» **The data**:
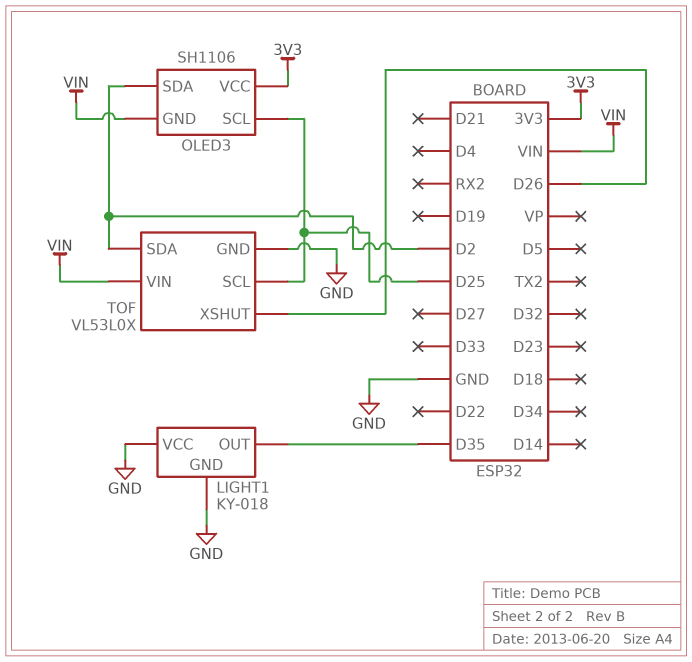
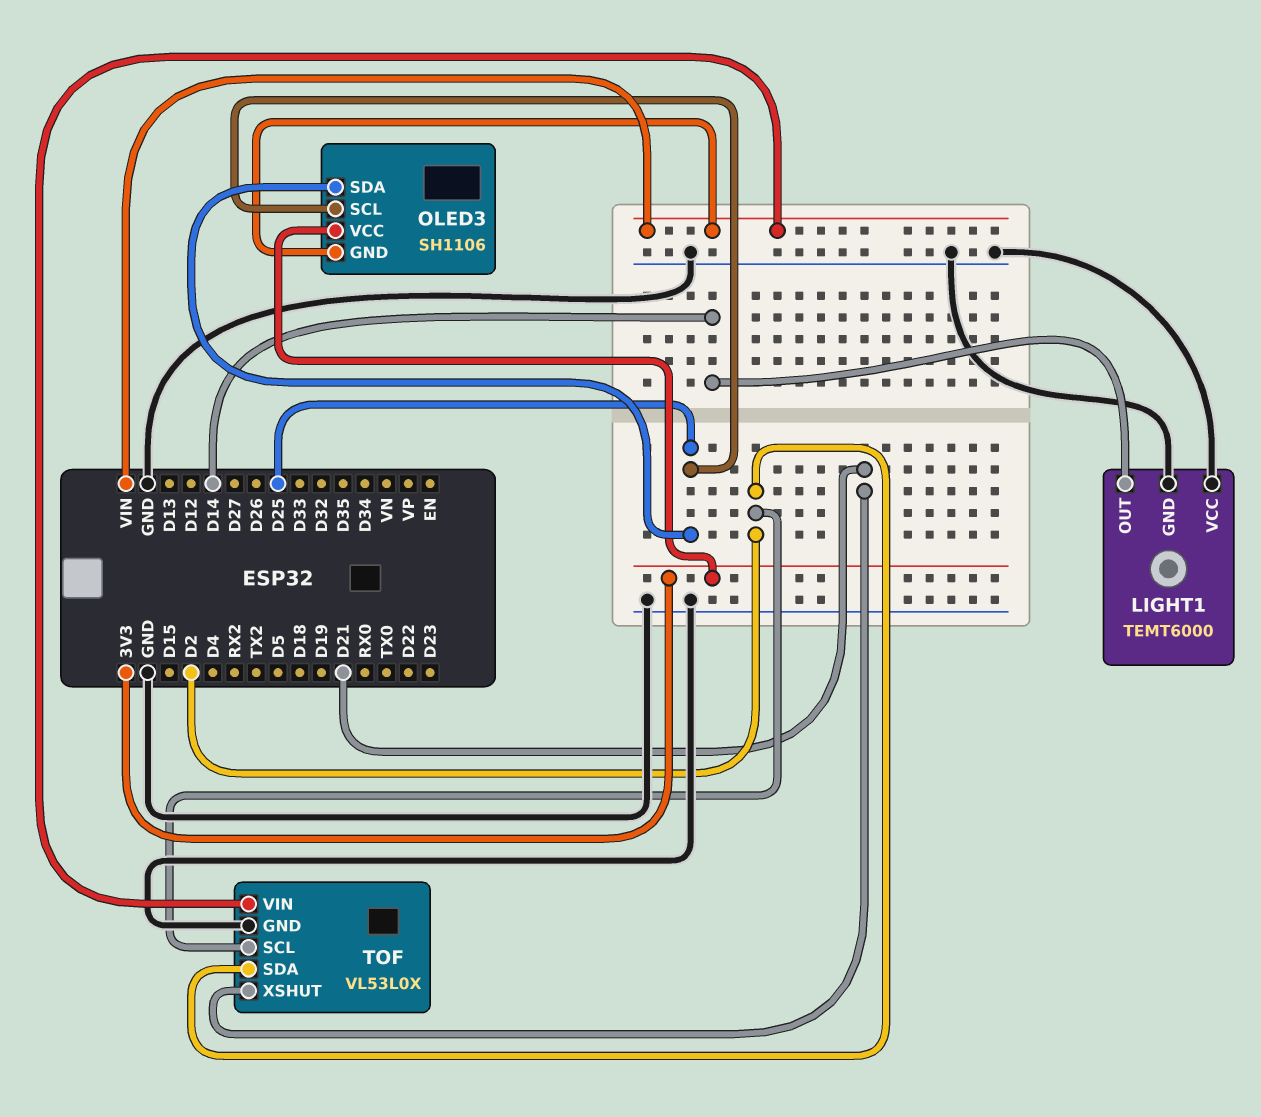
LIGHT1: KY-018 -> TEMT6000
LIGHT1 pin OUT: D35 -> D14
OLED3 pin SDA: D2 -> D25
TOF pin SCL: D25 -> D2
TOF pin XSHUT: D26 -> D21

» **Work required**: All lines from the one with "LIGHT1 pin OUT: D35 -> D14" through the end of the data must be repeated exactly, and nothing else may be repeated.

» **Answer to the problem**:
LIGHT1 pin OUT: D35 -> D14
OLED3 pin SDA: D2 -> D25
TOF pin SCL: D25 -> D2
TOF pin XSHUT: D26 -> D21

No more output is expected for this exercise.